▶ THE DATA
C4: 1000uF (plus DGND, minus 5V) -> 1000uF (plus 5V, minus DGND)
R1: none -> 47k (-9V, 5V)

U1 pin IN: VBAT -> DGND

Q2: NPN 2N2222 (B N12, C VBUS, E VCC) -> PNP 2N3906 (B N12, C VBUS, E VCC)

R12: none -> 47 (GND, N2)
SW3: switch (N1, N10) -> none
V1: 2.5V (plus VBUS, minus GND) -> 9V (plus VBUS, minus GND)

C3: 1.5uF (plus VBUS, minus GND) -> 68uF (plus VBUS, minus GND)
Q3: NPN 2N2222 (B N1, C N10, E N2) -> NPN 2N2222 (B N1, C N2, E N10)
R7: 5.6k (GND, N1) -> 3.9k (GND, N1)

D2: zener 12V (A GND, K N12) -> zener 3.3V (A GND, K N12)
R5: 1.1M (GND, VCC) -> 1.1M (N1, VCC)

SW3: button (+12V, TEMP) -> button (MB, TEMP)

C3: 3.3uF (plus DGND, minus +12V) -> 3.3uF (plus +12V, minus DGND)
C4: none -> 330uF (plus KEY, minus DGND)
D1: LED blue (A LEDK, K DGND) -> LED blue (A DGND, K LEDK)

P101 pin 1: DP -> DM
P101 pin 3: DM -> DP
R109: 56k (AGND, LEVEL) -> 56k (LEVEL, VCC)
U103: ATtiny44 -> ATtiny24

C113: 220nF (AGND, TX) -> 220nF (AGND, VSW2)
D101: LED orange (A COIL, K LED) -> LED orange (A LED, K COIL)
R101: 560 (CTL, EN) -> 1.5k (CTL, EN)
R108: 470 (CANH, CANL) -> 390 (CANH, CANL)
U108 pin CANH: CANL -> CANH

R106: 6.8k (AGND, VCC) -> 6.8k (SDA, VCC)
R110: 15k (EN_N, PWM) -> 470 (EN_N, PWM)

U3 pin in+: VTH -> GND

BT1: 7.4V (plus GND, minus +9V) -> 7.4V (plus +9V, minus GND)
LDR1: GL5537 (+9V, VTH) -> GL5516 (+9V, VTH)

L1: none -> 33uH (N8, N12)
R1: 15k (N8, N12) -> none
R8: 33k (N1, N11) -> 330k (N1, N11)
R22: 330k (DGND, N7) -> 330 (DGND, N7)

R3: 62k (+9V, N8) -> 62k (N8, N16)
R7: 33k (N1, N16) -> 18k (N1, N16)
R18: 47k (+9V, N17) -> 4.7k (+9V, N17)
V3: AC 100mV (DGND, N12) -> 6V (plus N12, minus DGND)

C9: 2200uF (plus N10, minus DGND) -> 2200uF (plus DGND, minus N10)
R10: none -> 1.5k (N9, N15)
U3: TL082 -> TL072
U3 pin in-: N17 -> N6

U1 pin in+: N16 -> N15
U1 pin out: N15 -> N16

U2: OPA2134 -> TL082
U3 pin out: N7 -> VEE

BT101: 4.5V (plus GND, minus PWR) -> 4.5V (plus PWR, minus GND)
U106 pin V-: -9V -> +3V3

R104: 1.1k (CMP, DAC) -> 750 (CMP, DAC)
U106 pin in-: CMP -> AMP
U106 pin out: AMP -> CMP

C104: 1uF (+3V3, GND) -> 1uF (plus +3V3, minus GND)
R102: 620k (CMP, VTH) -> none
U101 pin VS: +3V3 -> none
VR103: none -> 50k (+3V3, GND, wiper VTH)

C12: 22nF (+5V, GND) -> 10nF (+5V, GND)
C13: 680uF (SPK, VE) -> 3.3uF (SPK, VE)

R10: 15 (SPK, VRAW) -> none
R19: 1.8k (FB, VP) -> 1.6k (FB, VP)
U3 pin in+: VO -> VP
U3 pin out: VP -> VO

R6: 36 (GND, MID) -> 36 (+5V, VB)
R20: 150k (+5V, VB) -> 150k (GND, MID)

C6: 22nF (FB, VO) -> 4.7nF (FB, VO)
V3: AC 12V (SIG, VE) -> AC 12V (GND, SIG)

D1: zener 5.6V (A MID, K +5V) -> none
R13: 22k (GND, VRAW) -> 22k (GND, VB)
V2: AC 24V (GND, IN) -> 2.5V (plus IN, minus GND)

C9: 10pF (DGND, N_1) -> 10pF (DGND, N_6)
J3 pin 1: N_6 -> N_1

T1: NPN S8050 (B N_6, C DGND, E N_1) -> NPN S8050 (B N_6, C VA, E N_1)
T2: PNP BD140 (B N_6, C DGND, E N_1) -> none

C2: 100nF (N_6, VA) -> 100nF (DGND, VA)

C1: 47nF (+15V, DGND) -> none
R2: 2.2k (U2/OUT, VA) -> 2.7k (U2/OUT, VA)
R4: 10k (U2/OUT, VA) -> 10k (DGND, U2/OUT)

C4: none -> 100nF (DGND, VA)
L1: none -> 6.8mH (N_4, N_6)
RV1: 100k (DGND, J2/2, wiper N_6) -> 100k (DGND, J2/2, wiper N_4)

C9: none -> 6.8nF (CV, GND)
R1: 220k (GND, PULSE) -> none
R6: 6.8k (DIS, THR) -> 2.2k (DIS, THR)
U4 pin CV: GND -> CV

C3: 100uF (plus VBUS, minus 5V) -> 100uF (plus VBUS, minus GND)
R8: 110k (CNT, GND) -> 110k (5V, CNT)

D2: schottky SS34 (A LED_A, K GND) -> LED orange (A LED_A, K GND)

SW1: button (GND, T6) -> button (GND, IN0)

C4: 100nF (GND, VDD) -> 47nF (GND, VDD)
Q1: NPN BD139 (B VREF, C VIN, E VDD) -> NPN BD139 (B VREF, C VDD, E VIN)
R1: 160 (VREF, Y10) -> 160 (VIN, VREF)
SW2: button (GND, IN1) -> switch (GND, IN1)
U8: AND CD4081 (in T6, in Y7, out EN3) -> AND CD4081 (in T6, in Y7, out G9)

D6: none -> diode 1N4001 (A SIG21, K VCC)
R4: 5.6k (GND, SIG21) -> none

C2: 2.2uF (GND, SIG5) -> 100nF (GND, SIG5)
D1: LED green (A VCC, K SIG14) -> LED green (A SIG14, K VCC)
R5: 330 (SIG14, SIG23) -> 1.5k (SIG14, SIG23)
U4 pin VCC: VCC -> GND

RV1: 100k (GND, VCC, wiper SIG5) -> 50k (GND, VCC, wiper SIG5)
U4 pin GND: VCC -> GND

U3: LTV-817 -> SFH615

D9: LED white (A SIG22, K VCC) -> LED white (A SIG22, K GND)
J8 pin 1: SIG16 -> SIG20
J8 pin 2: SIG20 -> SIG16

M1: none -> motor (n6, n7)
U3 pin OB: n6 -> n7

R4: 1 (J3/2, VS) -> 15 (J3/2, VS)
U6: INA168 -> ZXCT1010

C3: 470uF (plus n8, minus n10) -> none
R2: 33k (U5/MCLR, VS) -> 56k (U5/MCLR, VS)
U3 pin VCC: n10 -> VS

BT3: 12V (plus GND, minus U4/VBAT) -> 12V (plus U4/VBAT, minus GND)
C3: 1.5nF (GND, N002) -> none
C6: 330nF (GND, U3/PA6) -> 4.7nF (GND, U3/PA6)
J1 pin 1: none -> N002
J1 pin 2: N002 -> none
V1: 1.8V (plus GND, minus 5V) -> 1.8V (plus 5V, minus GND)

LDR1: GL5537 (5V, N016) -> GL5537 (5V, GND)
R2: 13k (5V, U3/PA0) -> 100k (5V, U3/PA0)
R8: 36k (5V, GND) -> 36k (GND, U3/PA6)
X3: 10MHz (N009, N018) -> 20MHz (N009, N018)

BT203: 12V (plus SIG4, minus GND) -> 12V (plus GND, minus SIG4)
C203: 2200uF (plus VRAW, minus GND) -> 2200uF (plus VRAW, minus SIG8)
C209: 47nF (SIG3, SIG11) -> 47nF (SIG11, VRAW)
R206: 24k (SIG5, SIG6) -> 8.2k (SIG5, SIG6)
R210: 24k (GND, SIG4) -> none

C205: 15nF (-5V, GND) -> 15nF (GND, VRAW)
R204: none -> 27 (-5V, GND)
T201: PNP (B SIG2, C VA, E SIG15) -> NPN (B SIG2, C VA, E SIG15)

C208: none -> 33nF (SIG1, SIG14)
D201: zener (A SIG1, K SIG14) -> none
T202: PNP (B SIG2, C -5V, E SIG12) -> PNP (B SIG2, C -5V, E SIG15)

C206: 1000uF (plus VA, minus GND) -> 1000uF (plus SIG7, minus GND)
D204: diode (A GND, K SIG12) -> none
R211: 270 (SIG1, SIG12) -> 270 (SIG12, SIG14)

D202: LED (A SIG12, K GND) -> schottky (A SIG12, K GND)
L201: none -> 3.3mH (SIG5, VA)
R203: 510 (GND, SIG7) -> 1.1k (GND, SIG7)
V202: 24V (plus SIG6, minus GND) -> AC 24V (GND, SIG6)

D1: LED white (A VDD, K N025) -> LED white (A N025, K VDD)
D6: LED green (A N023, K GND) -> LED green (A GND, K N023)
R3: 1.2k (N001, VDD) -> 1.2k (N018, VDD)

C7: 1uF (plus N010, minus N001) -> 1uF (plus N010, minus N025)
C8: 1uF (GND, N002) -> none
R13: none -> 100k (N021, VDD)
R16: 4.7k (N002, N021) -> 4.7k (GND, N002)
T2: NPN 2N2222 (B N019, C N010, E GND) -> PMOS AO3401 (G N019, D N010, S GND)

▶ YOUR TASK
Lines wanted from the listing above: the line with "U4 pin CV: GND -> CV" up to and including the line with "SW2: button (GND, IN1) -> switch (GND, IN1)". Please write them out exactly, adding nothing else.

▶ EXERCISE RESPONSE
U4 pin CV: GND -> CV

C3: 100uF (plus VBUS, minus 5V) -> 100uF (plus VBUS, minus GND)
R8: 110k (CNT, GND) -> 110k (5V, CNT)

D2: schottky SS34 (A LED_A, K GND) -> LED orange (A LED_A, K GND)

SW1: button (GND, T6) -> button (GND, IN0)

C4: 100nF (GND, VDD) -> 47nF (GND, VDD)
Q1: NPN BD139 (B VREF, C VIN, E VDD) -> NPN BD139 (B VREF, C VDD, E VIN)
R1: 160 (VREF, Y10) -> 160 (VIN, VREF)
SW2: button (GND, IN1) -> switch (GND, IN1)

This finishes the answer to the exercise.